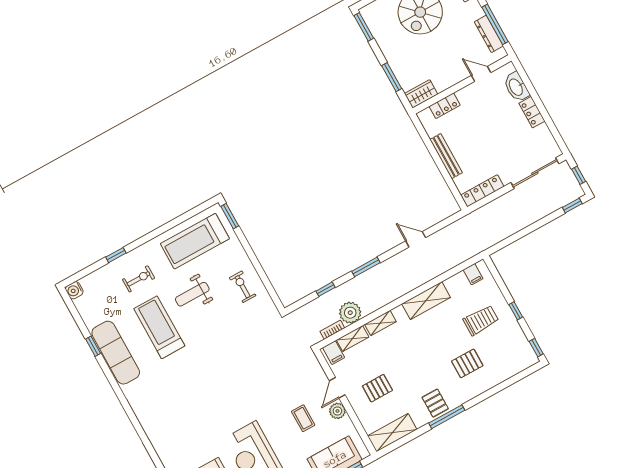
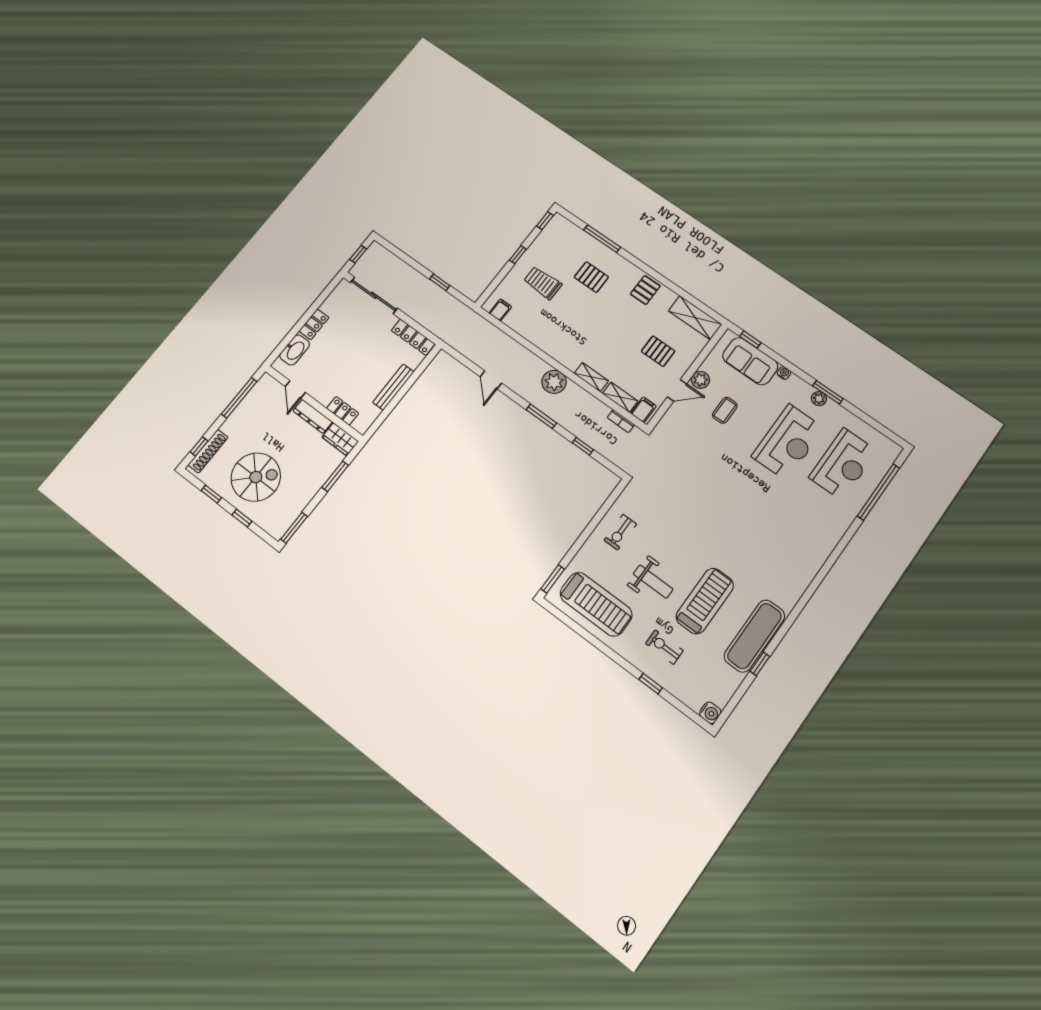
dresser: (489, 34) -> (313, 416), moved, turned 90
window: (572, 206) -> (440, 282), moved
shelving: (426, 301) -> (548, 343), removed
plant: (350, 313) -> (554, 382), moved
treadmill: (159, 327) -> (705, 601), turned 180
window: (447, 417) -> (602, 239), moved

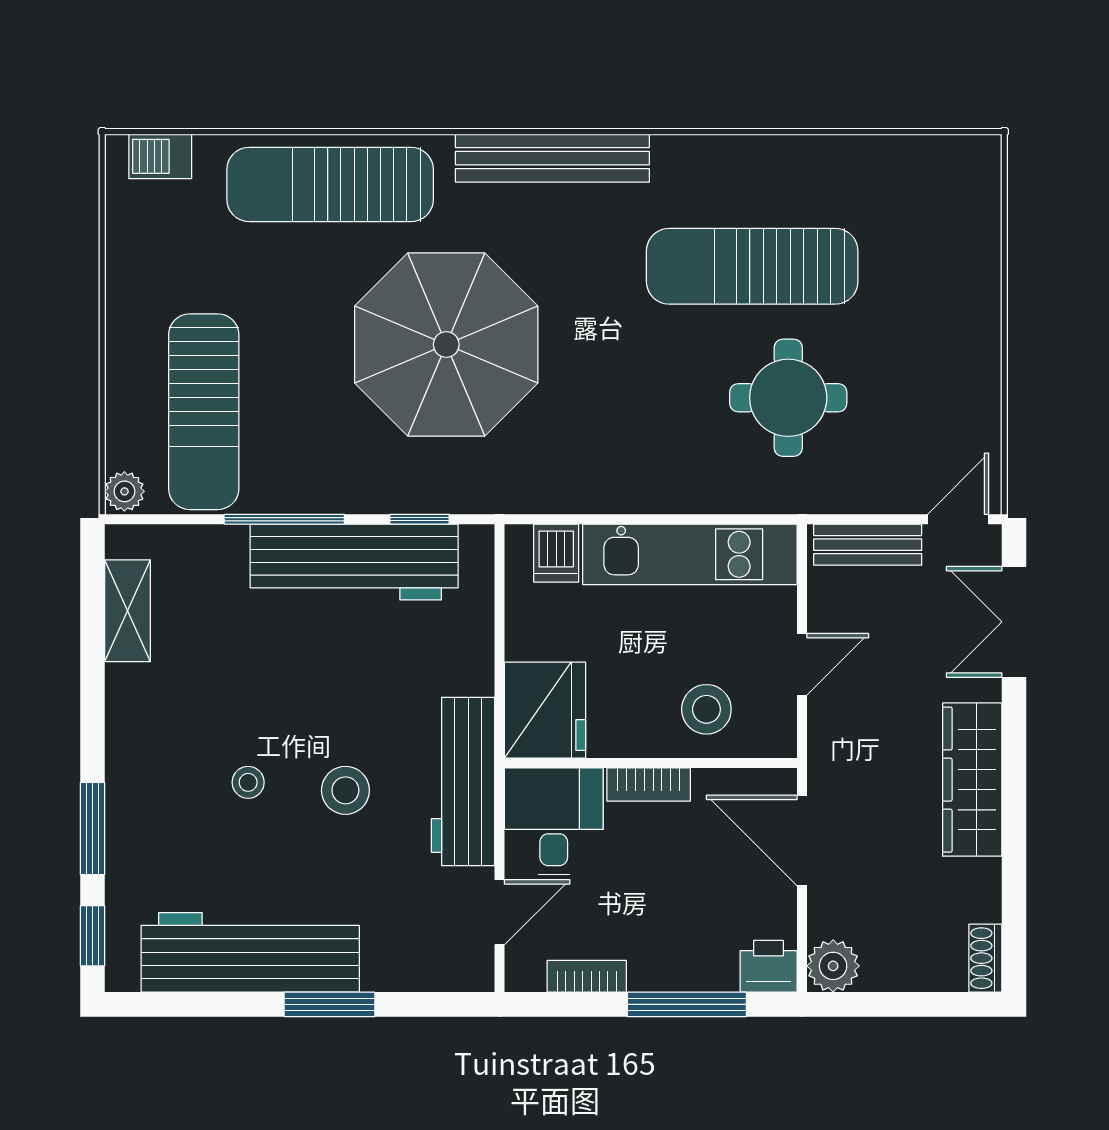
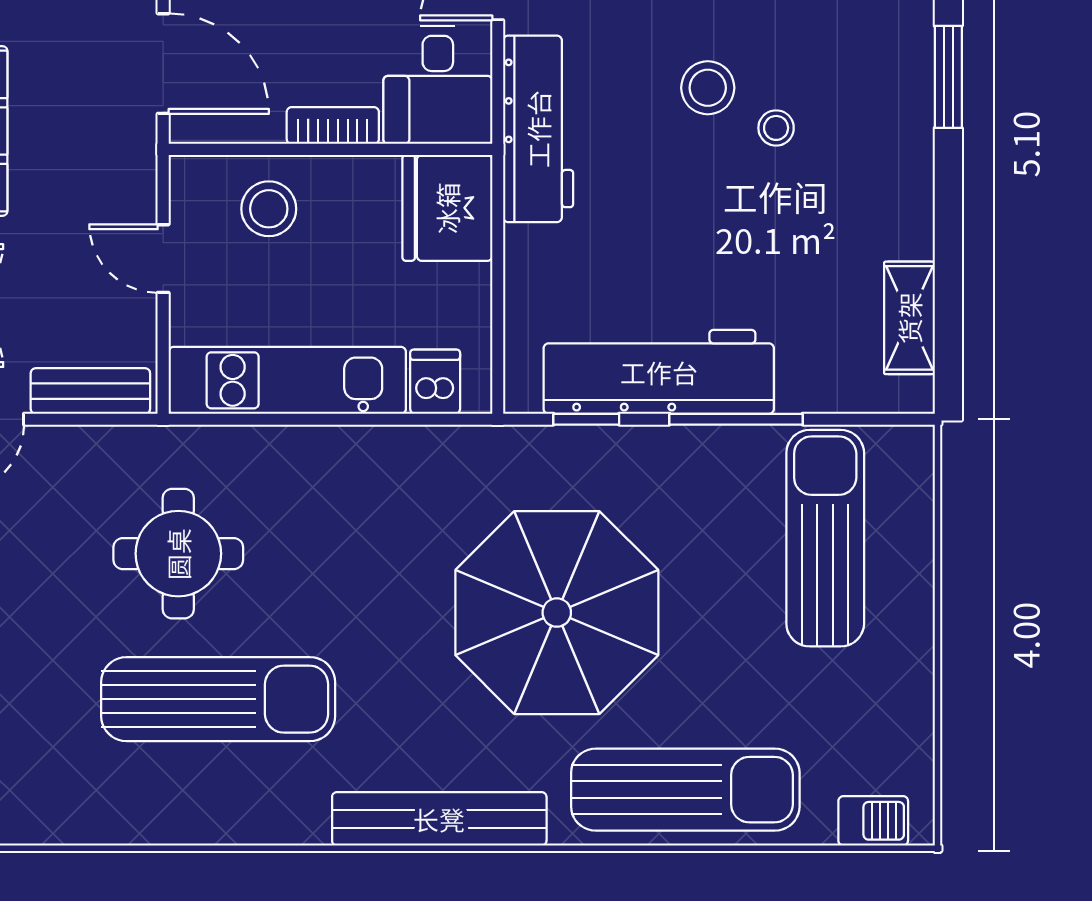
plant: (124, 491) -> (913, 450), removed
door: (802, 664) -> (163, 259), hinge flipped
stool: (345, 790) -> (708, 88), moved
* * * * * * * * *
WHAT YOU NEED TO DO ▸ Exactly restate the lines from the one holding "window: (572, 206) -> (440, 282), moved" to the final line of the records above, including both and excluding pictures.

OUTPUT FOR THIS EXERCISE ▸
window: (572, 206) -> (440, 282), moved
shelving: (426, 301) -> (548, 343), removed
plant: (350, 313) -> (554, 382), moved
treadmill: (159, 327) -> (705, 601), turned 180
window: (447, 417) -> (602, 239), moved

plant: (124, 491) -> (913, 450), removed
door: (802, 664) -> (163, 259), hinge flipped
stool: (345, 790) -> (708, 88), moved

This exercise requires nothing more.